* **What you should do**
Write out exactly the lines below starting at the one containing "rug: (99, 119) -> (175, 313), turned 90" and ending at the one containing "armchair: (387, 198)". Omit every picture.

* **Given records**
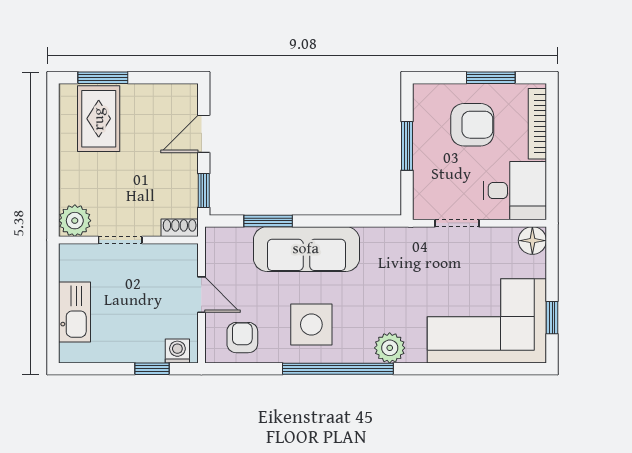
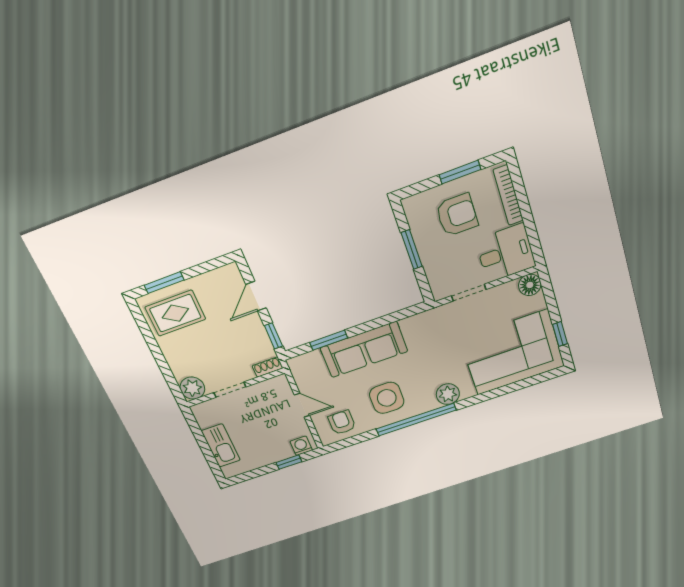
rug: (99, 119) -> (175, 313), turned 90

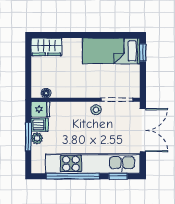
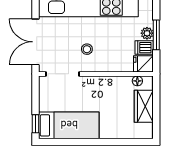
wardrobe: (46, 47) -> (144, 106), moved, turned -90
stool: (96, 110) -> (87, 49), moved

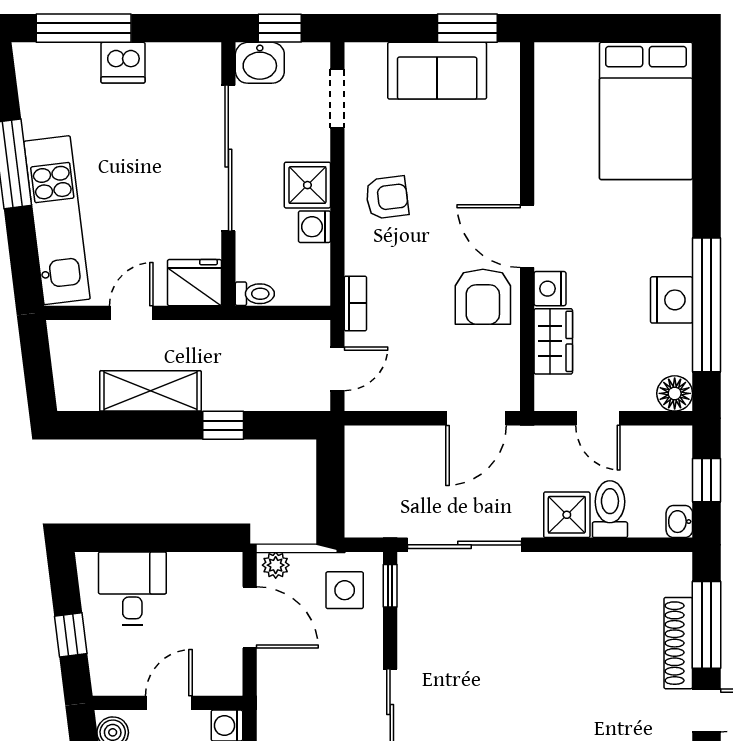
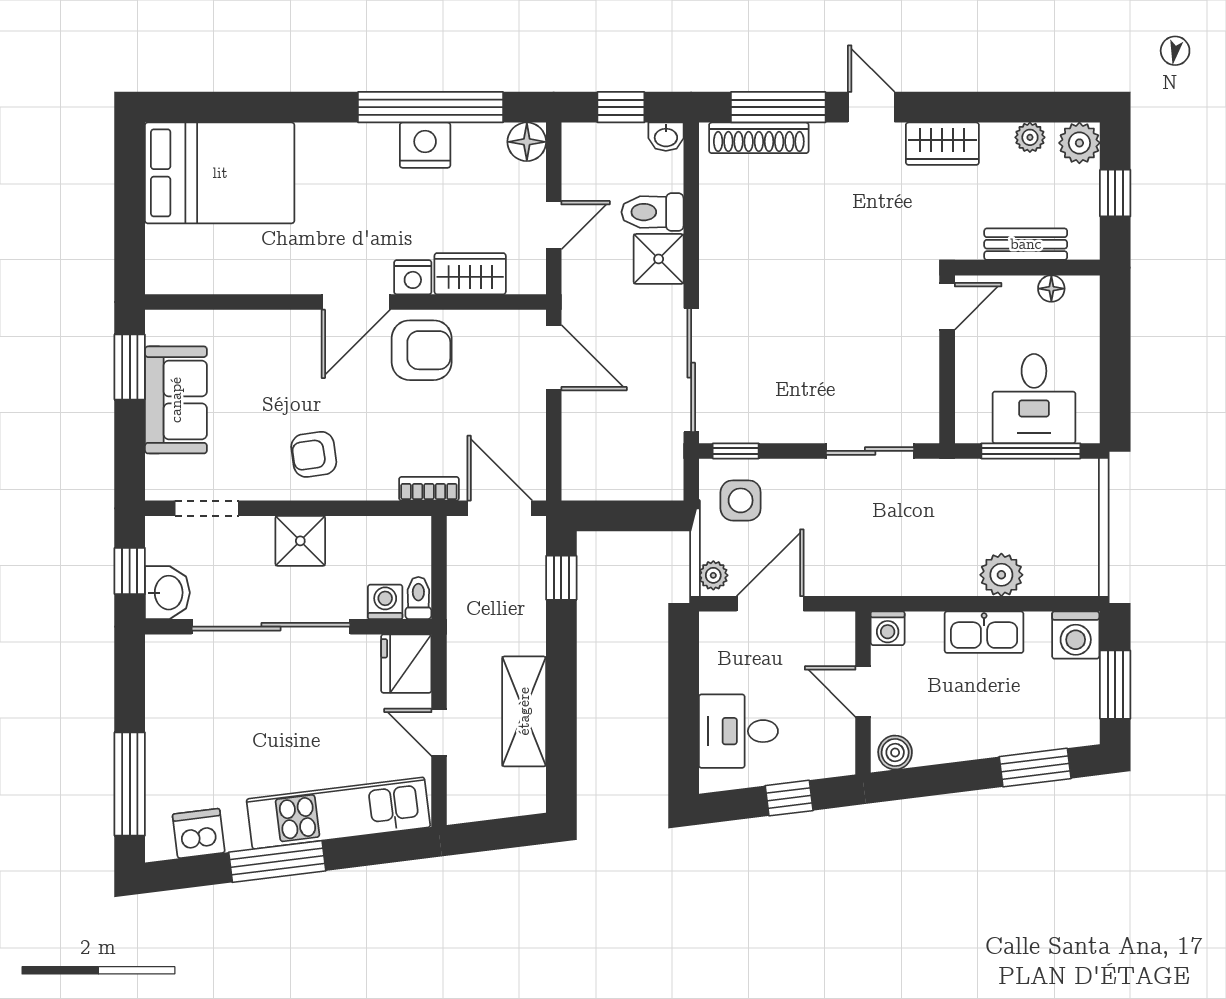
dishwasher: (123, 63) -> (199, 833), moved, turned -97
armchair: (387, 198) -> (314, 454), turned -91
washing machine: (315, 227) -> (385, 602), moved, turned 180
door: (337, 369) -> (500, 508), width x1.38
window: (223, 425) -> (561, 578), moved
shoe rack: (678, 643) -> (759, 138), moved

---

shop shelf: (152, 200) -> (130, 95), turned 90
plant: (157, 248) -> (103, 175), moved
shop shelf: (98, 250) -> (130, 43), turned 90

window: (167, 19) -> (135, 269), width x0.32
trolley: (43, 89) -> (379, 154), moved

---

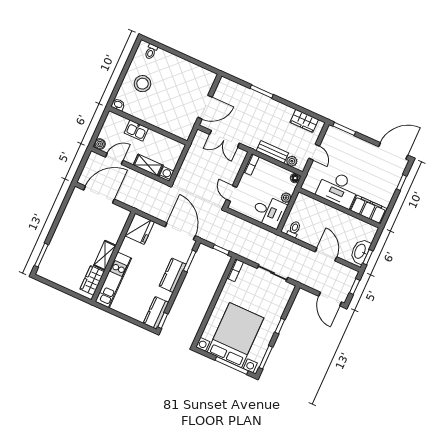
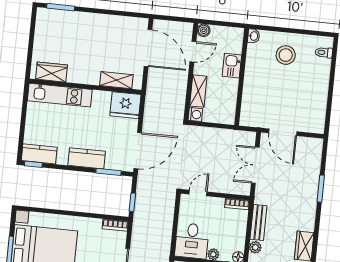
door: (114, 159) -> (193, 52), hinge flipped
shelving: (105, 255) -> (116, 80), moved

* **Answer space**
rug: (99, 119) -> (175, 313), turned 90

wardrobe: (46, 47) -> (144, 106), moved, turned -90
stool: (96, 110) -> (87, 49), moved

dishwasher: (123, 63) -> (199, 833), moved, turned -97
armchair: (387, 198) -> (314, 454), turned -91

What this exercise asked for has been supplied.